- Brief: In your reply, write out the records exactly, each line intact.

- The records:
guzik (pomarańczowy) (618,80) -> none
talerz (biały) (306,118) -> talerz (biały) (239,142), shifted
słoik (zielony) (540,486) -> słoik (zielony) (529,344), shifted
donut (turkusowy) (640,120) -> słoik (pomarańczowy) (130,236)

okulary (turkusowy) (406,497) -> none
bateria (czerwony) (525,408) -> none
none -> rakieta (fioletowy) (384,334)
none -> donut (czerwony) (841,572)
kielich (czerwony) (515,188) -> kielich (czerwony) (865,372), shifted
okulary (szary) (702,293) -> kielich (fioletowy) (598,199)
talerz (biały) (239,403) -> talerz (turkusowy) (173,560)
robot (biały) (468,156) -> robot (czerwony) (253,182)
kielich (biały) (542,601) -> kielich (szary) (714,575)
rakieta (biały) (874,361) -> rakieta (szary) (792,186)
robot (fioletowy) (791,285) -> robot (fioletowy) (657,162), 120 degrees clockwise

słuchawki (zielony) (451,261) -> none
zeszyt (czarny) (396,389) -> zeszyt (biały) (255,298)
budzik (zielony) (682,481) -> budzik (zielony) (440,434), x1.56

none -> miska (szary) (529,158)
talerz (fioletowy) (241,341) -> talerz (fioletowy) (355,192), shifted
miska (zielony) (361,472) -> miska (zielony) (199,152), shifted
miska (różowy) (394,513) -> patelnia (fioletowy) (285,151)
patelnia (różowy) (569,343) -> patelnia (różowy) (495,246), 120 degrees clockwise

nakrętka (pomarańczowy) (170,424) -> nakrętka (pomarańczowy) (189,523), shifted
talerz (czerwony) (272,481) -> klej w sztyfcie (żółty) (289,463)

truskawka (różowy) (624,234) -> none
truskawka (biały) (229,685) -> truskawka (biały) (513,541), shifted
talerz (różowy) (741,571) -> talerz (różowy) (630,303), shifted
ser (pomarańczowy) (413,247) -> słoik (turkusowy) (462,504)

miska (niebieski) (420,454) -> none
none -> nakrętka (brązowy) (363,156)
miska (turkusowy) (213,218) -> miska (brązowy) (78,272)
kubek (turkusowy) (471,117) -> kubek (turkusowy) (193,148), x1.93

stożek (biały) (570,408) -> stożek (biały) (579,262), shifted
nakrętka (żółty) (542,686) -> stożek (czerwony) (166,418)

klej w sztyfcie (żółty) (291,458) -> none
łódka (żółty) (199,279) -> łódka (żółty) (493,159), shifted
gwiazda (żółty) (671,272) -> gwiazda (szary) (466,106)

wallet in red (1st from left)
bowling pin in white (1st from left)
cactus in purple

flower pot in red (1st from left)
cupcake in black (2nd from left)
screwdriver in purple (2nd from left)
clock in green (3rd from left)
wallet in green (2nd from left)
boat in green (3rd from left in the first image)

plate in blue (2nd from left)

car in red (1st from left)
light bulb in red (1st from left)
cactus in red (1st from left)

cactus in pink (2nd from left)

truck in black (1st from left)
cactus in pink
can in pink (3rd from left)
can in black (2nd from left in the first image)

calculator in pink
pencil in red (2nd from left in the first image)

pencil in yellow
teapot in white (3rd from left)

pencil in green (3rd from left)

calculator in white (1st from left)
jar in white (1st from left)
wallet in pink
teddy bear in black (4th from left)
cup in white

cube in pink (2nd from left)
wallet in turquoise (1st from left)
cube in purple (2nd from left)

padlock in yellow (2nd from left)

- Output below:
guzik (pomarańczowy) (618,80) -> none
talerz (biały) (306,118) -> talerz (biały) (239,142), shifted
słoik (zielony) (540,486) -> słoik (zielony) (529,344), shifted
donut (turkusowy) (640,120) -> słoik (pomarańczowy) (130,236)

okulary (turkusowy) (406,497) -> none
bateria (czerwony) (525,408) -> none
none -> rakieta (fioletowy) (384,334)
none -> donut (czerwony) (841,572)
kielich (czerwony) (515,188) -> kielich (czerwony) (865,372), shifted
okulary (szary) (702,293) -> kielich (fioletowy) (598,199)
talerz (biały) (239,403) -> talerz (turkusowy) (173,560)
robot (biały) (468,156) -> robot (czerwony) (253,182)
kielich (biały) (542,601) -> kielich (szary) (714,575)
rakieta (biały) (874,361) -> rakieta (szary) (792,186)
robot (fioletowy) (791,285) -> robot (fioletowy) (657,162), 120 degrees clockwise

słuchawki (zielony) (451,261) -> none
zeszyt (czarny) (396,389) -> zeszyt (biały) (255,298)
budzik (zielony) (682,481) -> budzik (zielony) (440,434), x1.56

none -> miska (szary) (529,158)
talerz (fioletowy) (241,341) -> talerz (fioletowy) (355,192), shifted
miska (zielony) (361,472) -> miska (zielony) (199,152), shifted
miska (różowy) (394,513) -> patelnia (fioletowy) (285,151)
patelnia (różowy) (569,343) -> patelnia (różowy) (495,246), 120 degrees clockwise

nakrętka (pomarańczowy) (170,424) -> nakrętka (pomarańczowy) (189,523), shifted
talerz (czerwony) (272,481) -> klej w sztyfcie (żółty) (289,463)

truskawka (różowy) (624,234) -> none
truskawka (biały) (229,685) -> truskawka (biały) (513,541), shifted
talerz (różowy) (741,571) -> talerz (różowy) (630,303), shifted
ser (pomarańczowy) (413,247) -> słoik (turkusowy) (462,504)

miska (niebieski) (420,454) -> none
none -> nakrętka (brązowy) (363,156)
miska (turkusowy) (213,218) -> miska (brązowy) (78,272)
kubek (turkusowy) (471,117) -> kubek (turkusowy) (193,148), x1.93

stożek (biały) (570,408) -> stożek (biały) (579,262), shifted
nakrętka (żółty) (542,686) -> stożek (czerwony) (166,418)

klej w sztyfcie (żółty) (291,458) -> none
łódka (żółty) (199,279) -> łódka (żółty) (493,159), shifted
gwiazda (żółty) (671,272) -> gwiazda (szary) (466,106)

wallet in red (1st from left)
bowling pin in white (1st from left)
cactus in purple

flower pot in red (1st from left)
cupcake in black (2nd from left)
screwdriver in purple (2nd from left)
clock in green (3rd from left)
wallet in green (2nd from left)
boat in green (3rd from left in the first image)

plate in blue (2nd from left)

car in red (1st from left)
light bulb in red (1st from left)
cactus in red (1st from left)

cactus in pink (2nd from left)

truck in black (1st from left)
cactus in pink
can in pink (3rd from left)
can in black (2nd from left in the first image)

calculator in pink
pencil in red (2nd from left in the first image)

pencil in yellow
teapot in white (3rd from left)

pencil in green (3rd from left)

calculator in white (1st from left)
jar in white (1st from left)
wallet in pink
teddy bear in black (4th from left)
cup in white

cube in pink (2nd from left)
wallet in turquoise (1st from left)
cube in purple (2nd from left)

padlock in yellow (2nd from left)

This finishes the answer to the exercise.